#### Task requirements
Transcribe exactly, and only, the lines from the one containing "cafe table: (51, 65) -> (121, 207), turned 47" through the end of the entries below, leaving the pictures out.

Spatial edit records
+ + +
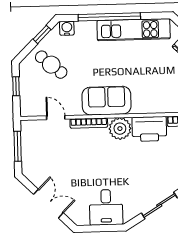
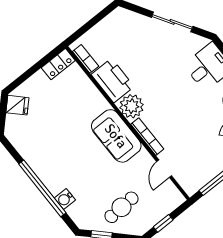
water cooler: (67, 28) -> (65, 199), moved
kitchen unit: (134, 30) -> (37, 159), removed
cafe table: (51, 65) -> (121, 207), turned 47

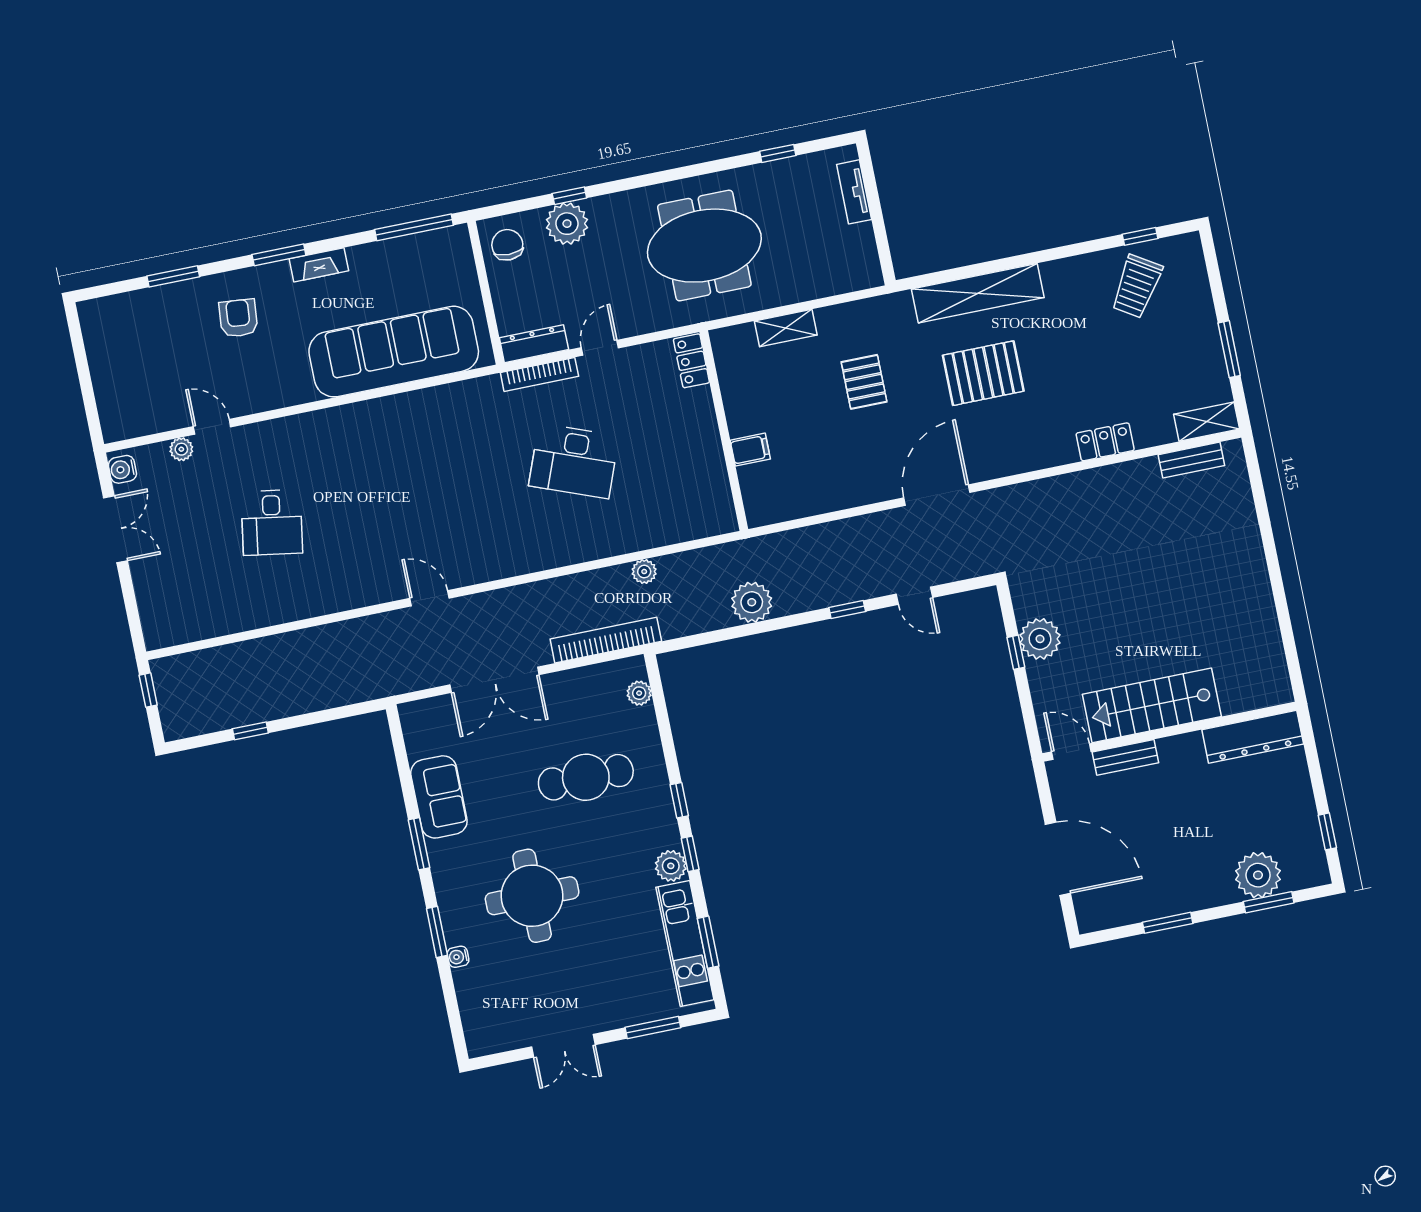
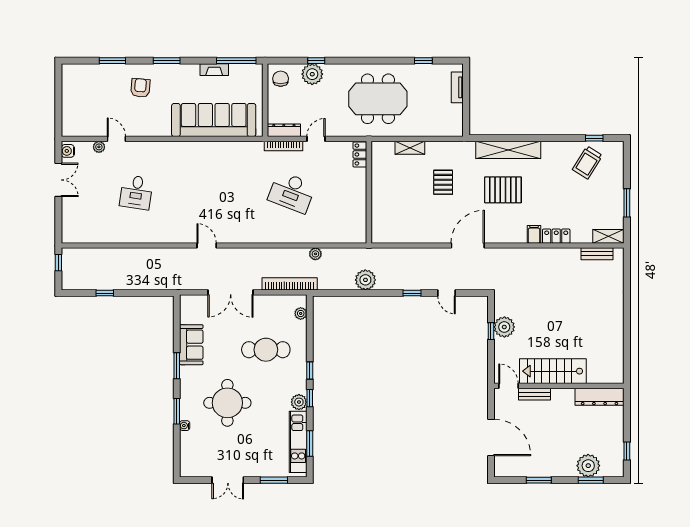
fireplace: (319, 265) -> (214, 70), moved
filing cabinet: (750, 450) -> (534, 234), moved, turned -90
+ + +
#### Task solution
cafe table: (51, 65) -> (121, 207), turned 47

fireplace: (319, 265) -> (214, 70), moved
filing cabinet: (750, 450) -> (534, 234), moved, turned -90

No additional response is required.